- _EXERCISE REQUIREMENTS_:
Only these lines of the data below are wanted: the one with "doorway: (356, 562) -> (293, 494), moved", the one with "door: (311, 642) -> (268, 519), hinge flipped", and any lines between them, each repeated exactly.

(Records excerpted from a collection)
※ ※ ※
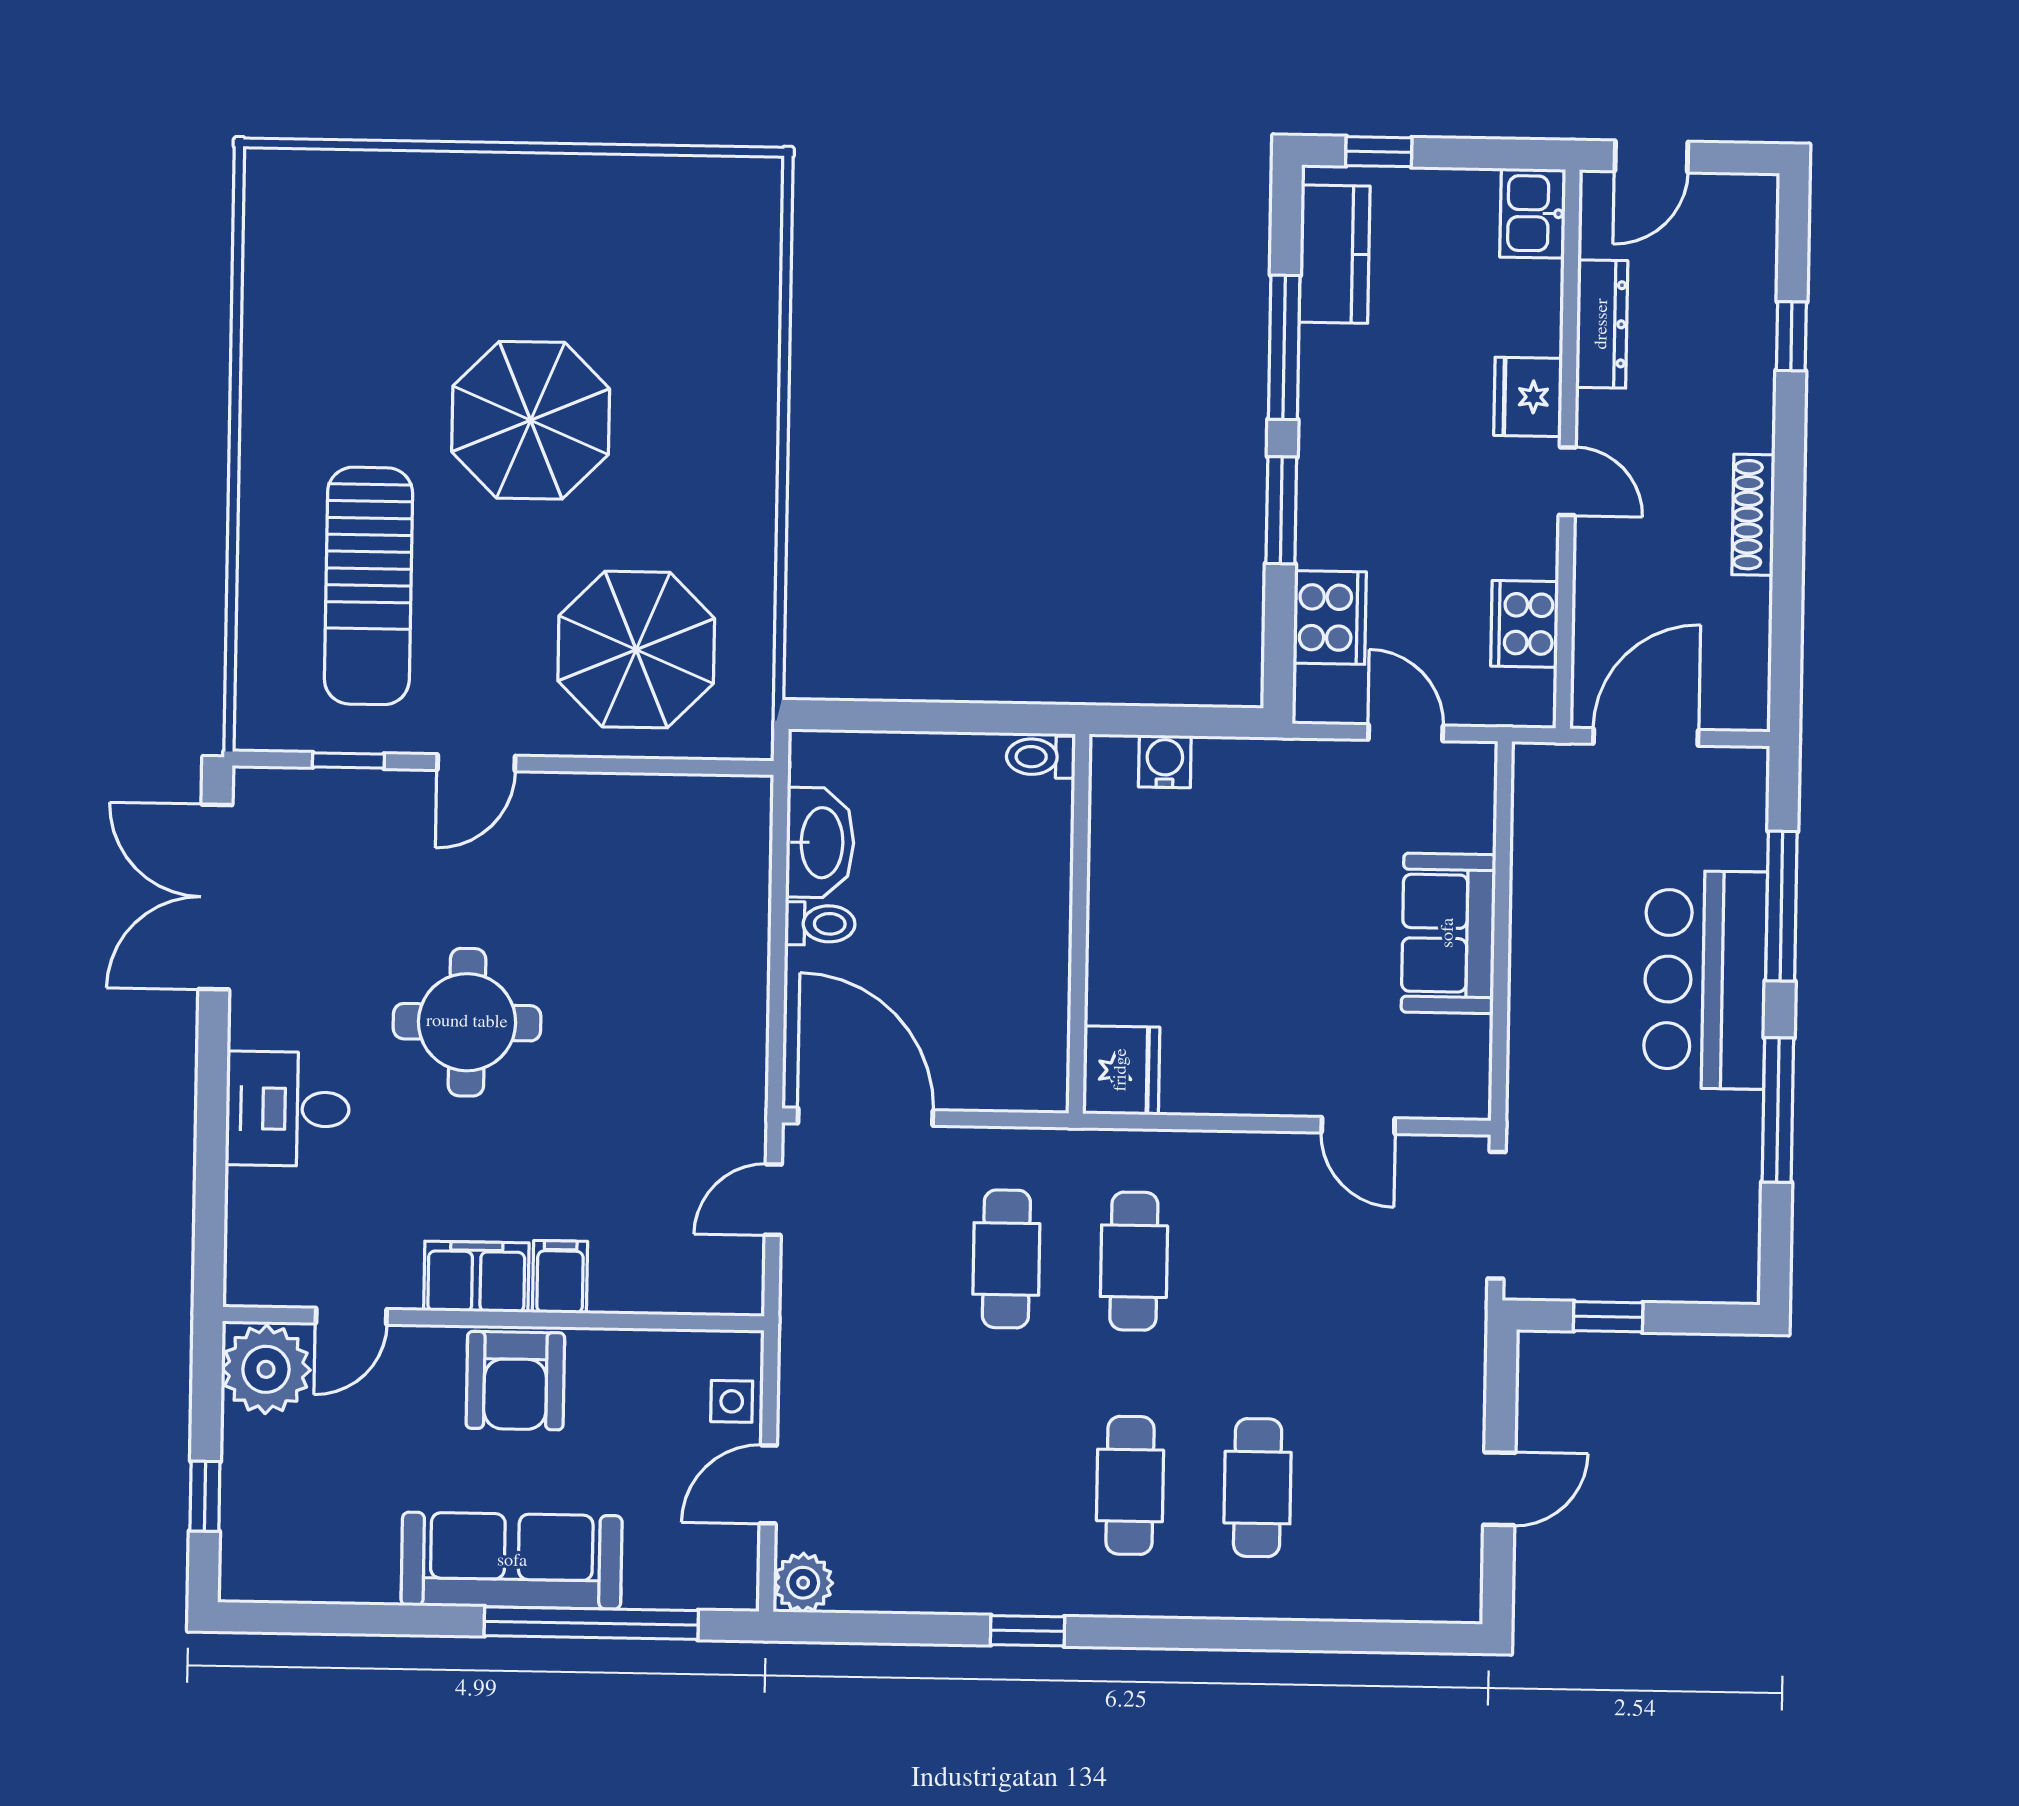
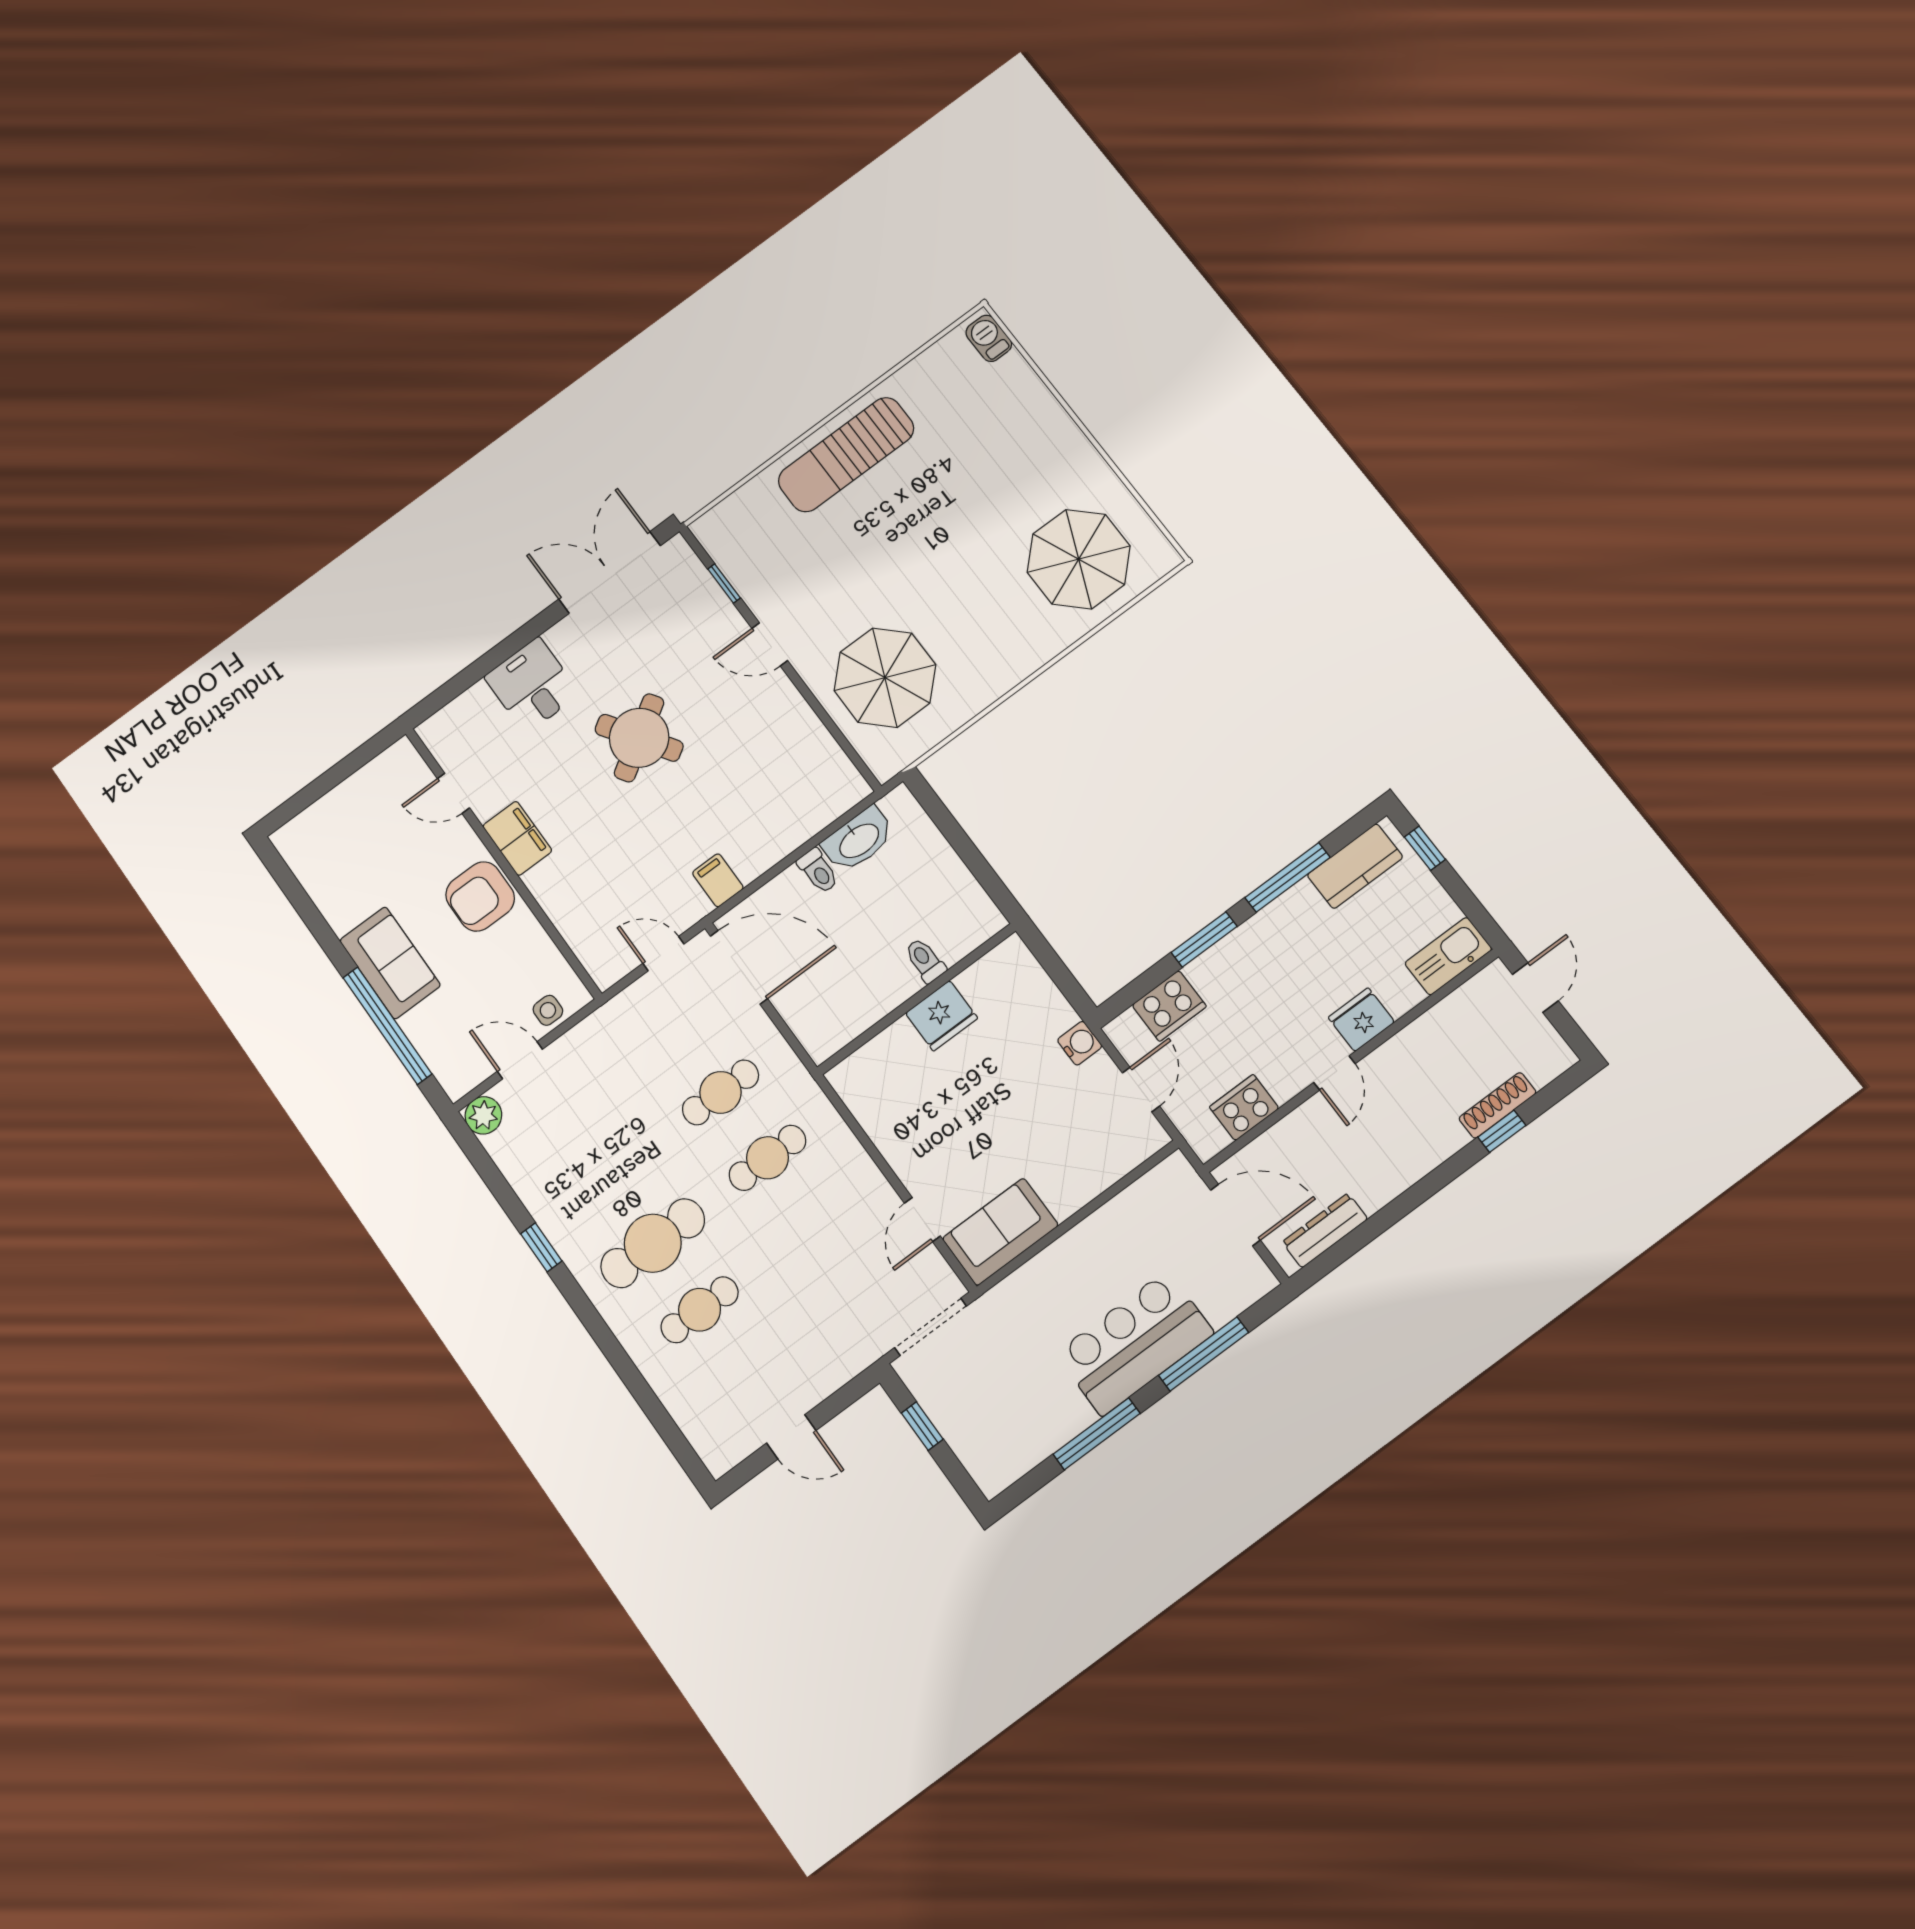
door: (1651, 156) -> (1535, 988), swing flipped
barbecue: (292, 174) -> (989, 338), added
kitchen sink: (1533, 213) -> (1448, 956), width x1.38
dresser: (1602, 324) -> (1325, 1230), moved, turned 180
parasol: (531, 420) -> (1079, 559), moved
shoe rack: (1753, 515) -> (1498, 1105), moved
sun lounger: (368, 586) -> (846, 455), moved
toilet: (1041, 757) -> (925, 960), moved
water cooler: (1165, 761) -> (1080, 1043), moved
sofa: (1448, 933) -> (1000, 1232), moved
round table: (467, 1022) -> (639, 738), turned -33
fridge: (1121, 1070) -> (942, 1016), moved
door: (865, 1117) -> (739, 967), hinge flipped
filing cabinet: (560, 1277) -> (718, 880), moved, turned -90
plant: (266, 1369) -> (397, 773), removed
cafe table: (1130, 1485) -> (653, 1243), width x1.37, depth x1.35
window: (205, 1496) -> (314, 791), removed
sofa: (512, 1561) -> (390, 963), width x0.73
※ ※ ※
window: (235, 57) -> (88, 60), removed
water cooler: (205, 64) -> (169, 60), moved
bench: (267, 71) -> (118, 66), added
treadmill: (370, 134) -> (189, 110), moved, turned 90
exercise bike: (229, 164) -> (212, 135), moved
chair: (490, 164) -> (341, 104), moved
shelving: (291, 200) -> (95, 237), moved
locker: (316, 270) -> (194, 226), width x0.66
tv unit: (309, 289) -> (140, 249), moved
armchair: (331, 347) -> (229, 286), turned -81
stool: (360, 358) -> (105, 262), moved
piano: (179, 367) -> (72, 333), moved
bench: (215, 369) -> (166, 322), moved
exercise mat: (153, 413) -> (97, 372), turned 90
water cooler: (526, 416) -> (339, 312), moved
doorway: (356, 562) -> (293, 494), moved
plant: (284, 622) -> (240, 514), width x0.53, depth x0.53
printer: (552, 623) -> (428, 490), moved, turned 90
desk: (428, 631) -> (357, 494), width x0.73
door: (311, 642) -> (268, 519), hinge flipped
※ ※ ※
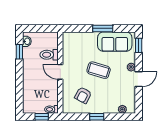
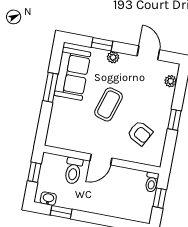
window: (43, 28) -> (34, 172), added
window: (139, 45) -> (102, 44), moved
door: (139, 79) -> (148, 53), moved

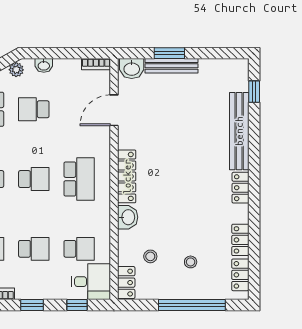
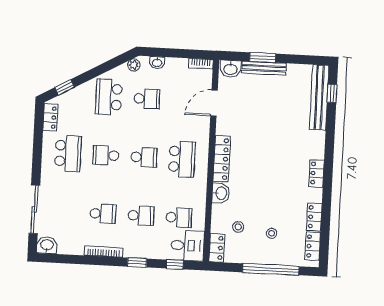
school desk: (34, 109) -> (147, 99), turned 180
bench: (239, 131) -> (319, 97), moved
※ ※ ※
- _RESULT BELOW_:
doorway: (356, 562) -> (293, 494), moved
plant: (284, 622) -> (240, 514), width x0.53, depth x0.53
printer: (552, 623) -> (428, 490), moved, turned 90
desk: (428, 631) -> (357, 494), width x0.73
door: (311, 642) -> (268, 519), hinge flipped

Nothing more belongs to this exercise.